(The problem)
Exact transcription, pictures omitted: reproduce the listing below.

Start of Data extracts

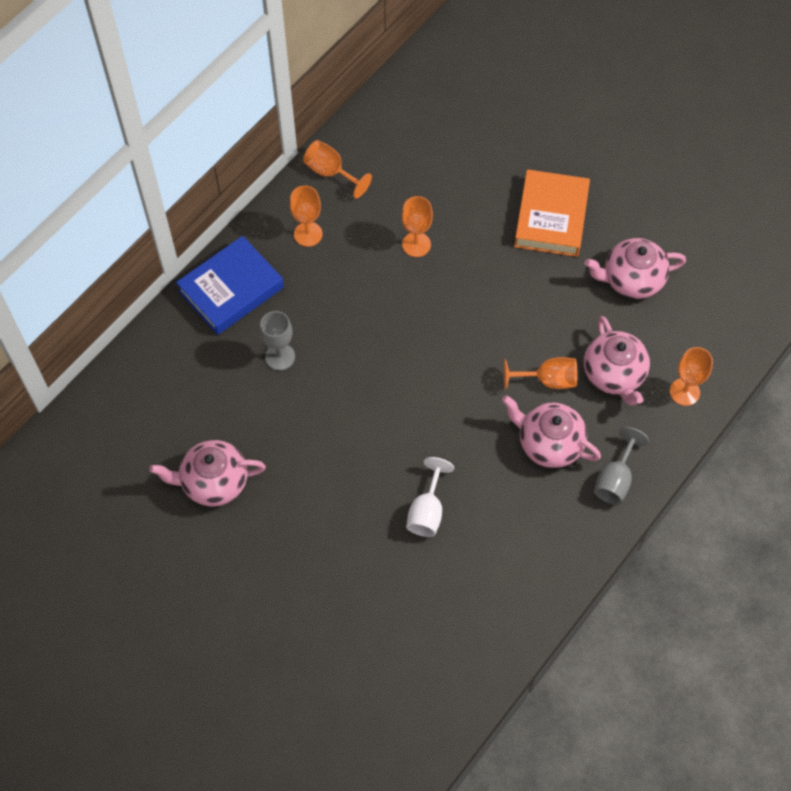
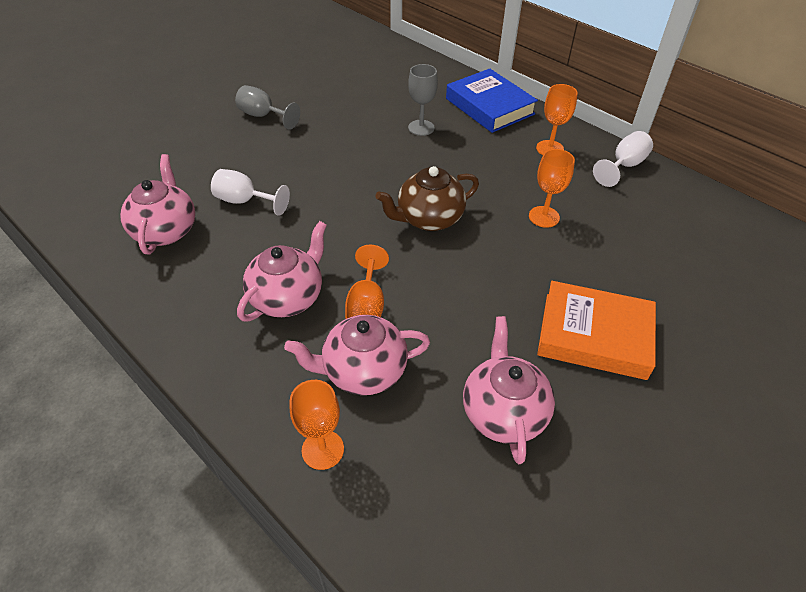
camera: 95 degrees right, 15 degrees down
(213, 482) = (314, 93): pink teapot -> pink teapot (166, 230)
(331, 172) = (624, 166): orange goblet -> white goblet
(431, 339) = (429, 219): none -> brown teapot
(615, 479) = (224, 352): grey goblet -> grey goblet (263, 116)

End of Data extracts

(Problem solution)
camera: 95 degrees right, 15 degrees down
(213, 482) = (314, 93): pink teapot -> pink teapot (166, 230)
(331, 172) = (624, 166): orange goblet -> white goblet
(431, 339) = (429, 219): none -> brown teapot
(615, 479) = (224, 352): grey goblet -> grey goblet (263, 116)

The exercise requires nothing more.